AVAILABLE DATA:
# # # #
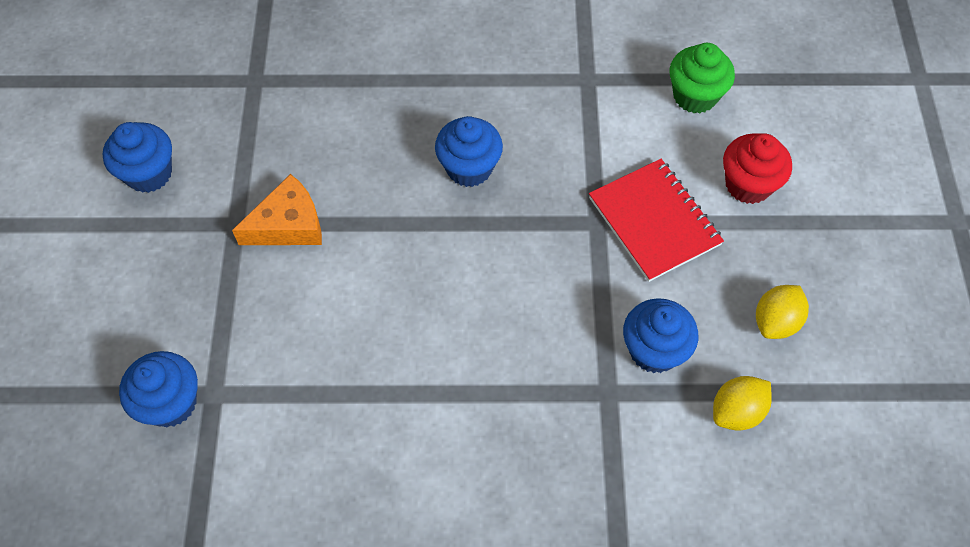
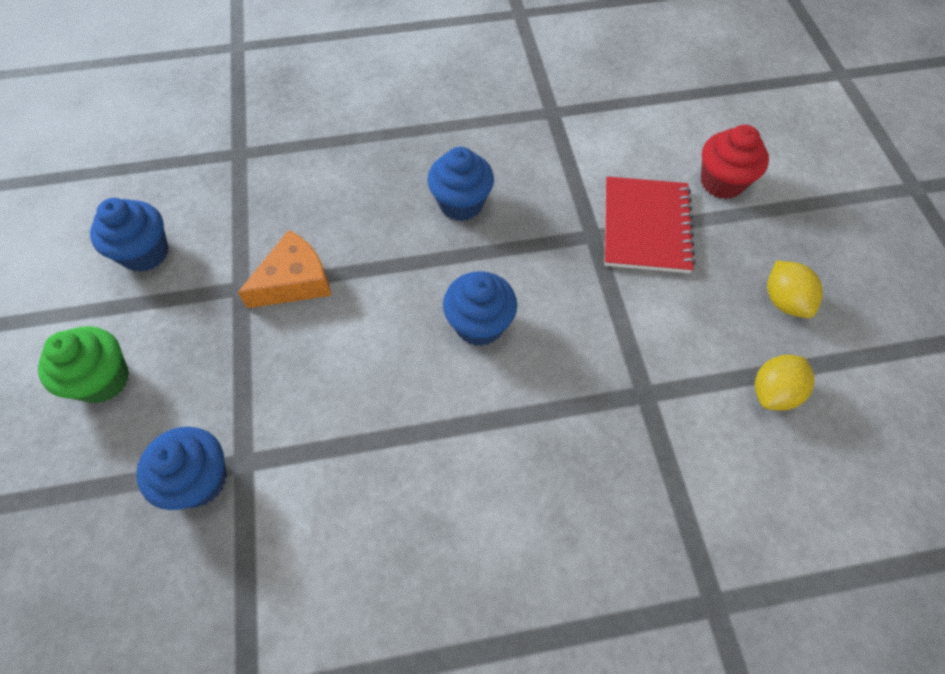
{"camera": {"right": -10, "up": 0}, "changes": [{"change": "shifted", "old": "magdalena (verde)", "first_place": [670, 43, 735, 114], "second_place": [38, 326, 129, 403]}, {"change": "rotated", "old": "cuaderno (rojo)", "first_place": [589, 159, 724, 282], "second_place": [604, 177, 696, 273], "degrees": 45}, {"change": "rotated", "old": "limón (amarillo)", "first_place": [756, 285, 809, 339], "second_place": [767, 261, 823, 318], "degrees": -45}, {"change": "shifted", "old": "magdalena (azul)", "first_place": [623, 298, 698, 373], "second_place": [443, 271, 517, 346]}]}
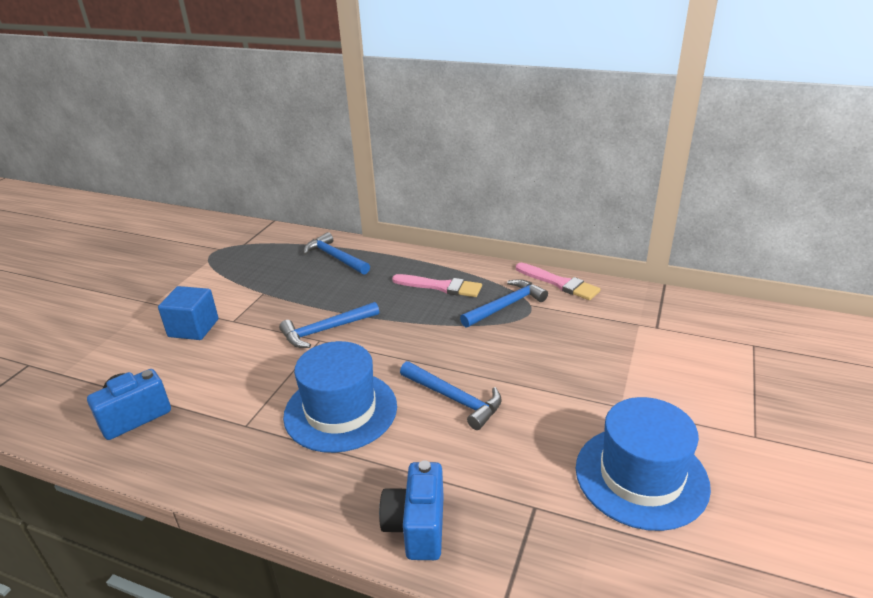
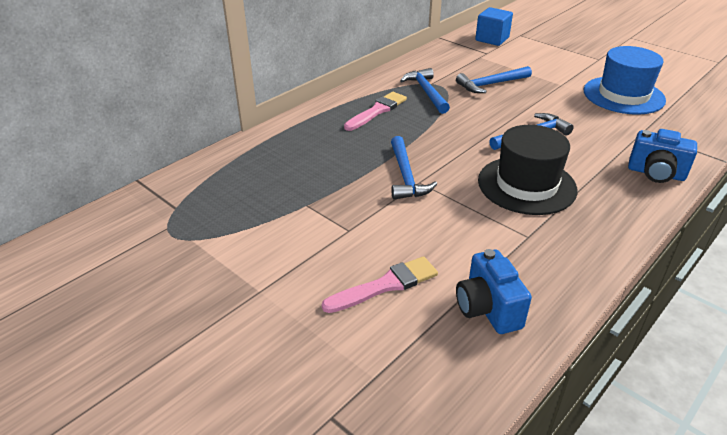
{"camera": {"right": -70, "up": 5}, "changes": [{"change": "shifted", "old": "martillo (azul)", "first_place": [304, 232, 370, 275], "second_place": [456, 66, 532, 93]}, {"change": "shifted", "old": "pincel (rosa)", "first_place": [516, 263, 600, 300], "second_place": [322, 256, 438, 313]}, {"change": "shifted", "old": "cubo (azul)", "first_place": [158, 286, 219, 340], "second_place": [475, 7, 513, 46]}, {"change": "repainted", "old": "sombrero (azul)", "new": "sombrero (negro)", "first_place": [283, 341, 397, 453], "second_place": [478, 125, 577, 215]}]}
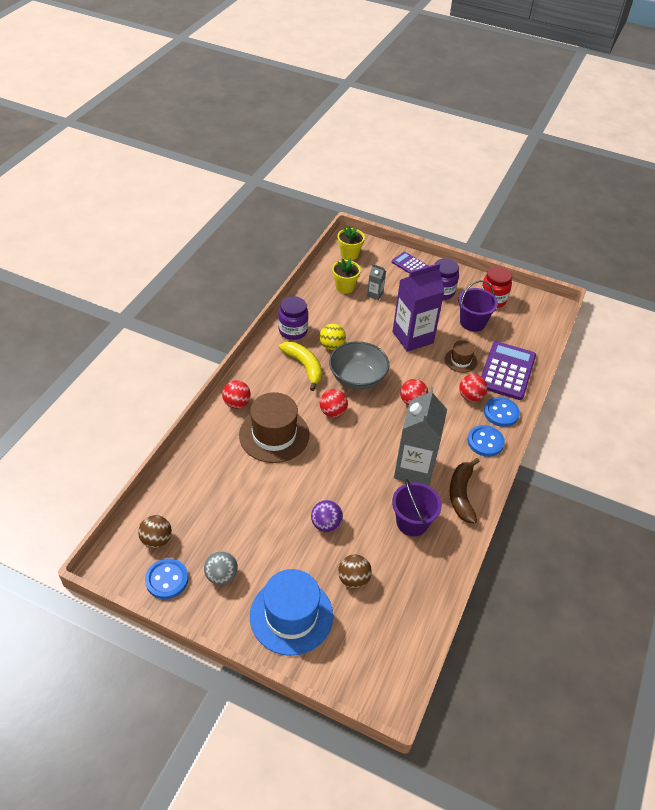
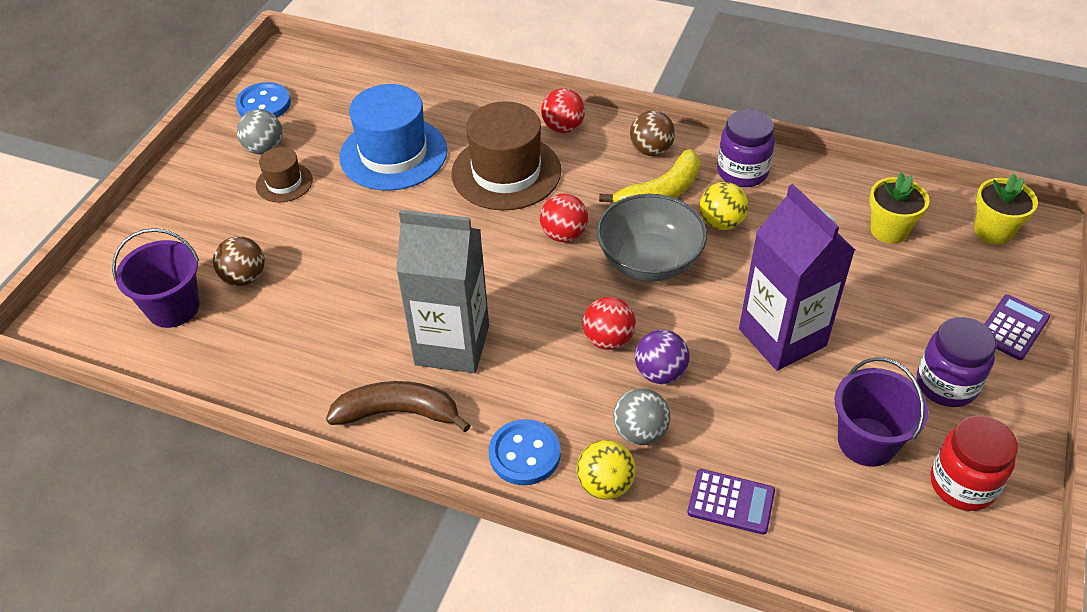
{"camera": {"right": 90, "up": 0}, "changes": [{"change": "gone", "old": "cartón de leche (gris)", "first_place": [367, 264, 386, 300]}, {"change": "shifted", "old": "sombrero (marrón)", "first_place": [445, 340, 477, 373], "second_place": [256, 147, 313, 203]}, {"change": "scaled", "old": "calculadora (morado)", "first_place": [481, 341, 536, 400], "second_place": [687, 469, 775, 535], "factor": 0.54}, {"change": "repainted", "old": "pelota (rojo)", "new": "pelota (gris)", "first_place": [459, 374, 487, 402], "second_place": [613, 388, 670, 445]}, {"change": "swapped", "old": "botón (azul)", "new": "pelota (amarillo)", "first_place": [484, 397, 520, 427], "second_place": [577, 440, 636, 499]}, {"change": "shifted", "old": "balde (morado)", "first_place": [392, 479, 442, 536], "second_place": [112, 228, 200, 328]}, {"change": "shifted", "old": "pelota (morado)", "first_place": [311, 500, 343, 532], "second_place": [635, 330, 690, 384]}, {"change": "shifted", "old": "pelota (marrón)", "first_place": [138, 515, 172, 548], "second_place": [630, 111, 675, 156]}, {"change": "shifted", "old": "sombrero (azul)", "first_place": [250, 569, 333, 656], "second_place": [339, 84, 447, 190]}]}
# # # #
INSTRUCTIONS TO FOLLOW:
Print the listing exactly, images excluded.

RESULT OF THE TASK:
{"camera": {"right": -10, "up": 0}, "changes": [{"change": "shifted", "old": "magdalena (verde)", "first_place": [670, 43, 735, 114], "second_place": [38, 326, 129, 403]}, {"change": "rotated", "old": "cuaderno (rojo)", "first_place": [589, 159, 724, 282], "second_place": [604, 177, 696, 273], "degrees": 45}, {"change": "rotated", "old": "limón (amarillo)", "first_place": [756, 285, 809, 339], "second_place": [767, 261, 823, 318], "degrees": -45}, {"change": "shifted", "old": "magdalena (azul)", "first_place": [623, 298, 698, 373], "second_place": [443, 271, 517, 346]}]}
{"camera": {"right": -70, "up": 5}, "changes": [{"change": "shifted", "old": "martillo (azul)", "first_place": [304, 232, 370, 275], "second_place": [456, 66, 532, 93]}, {"change": "shifted", "old": "pincel (rosa)", "first_place": [516, 263, 600, 300], "second_place": [322, 256, 438, 313]}, {"change": "shifted", "old": "cubo (azul)", "first_place": [158, 286, 219, 340], "second_place": [475, 7, 513, 46]}, {"change": "repainted", "old": "sombrero (azul)", "new": "sombrero (negro)", "first_place": [283, 341, 397, 453], "second_place": [478, 125, 577, 215]}]}
{"camera": {"right": 90, "up": 0}, "changes": [{"change": "gone", "old": "cartón de leche (gris)", "first_place": [367, 264, 386, 300]}, {"change": "shifted", "old": "sombrero (marrón)", "first_place": [445, 340, 477, 373], "second_place": [256, 147, 313, 203]}, {"change": "scaled", "old": "calculadora (morado)", "first_place": [481, 341, 536, 400], "second_place": [687, 469, 775, 535], "factor": 0.54}, {"change": "repainted", "old": "pelota (rojo)", "new": "pelota (gris)", "first_place": [459, 374, 487, 402], "second_place": [613, 388, 670, 445]}, {"change": "swapped", "old": "botón (azul)", "new": "pelota (amarillo)", "first_place": [484, 397, 520, 427], "second_place": [577, 440, 636, 499]}, {"change": "shifted", "old": "balde (morado)", "first_place": [392, 479, 442, 536], "second_place": [112, 228, 200, 328]}, {"change": "shifted", "old": "pelota (morado)", "first_place": [311, 500, 343, 532], "second_place": [635, 330, 690, 384]}, {"change": "shifted", "old": "pelota (marrón)", "first_place": [138, 515, 172, 548], "second_place": [630, 111, 675, 156]}, {"change": "shifted", "old": "sombrero (azul)", "first_place": [250, 569, 333, 656], "second_place": [339, 84, 447, 190]}]}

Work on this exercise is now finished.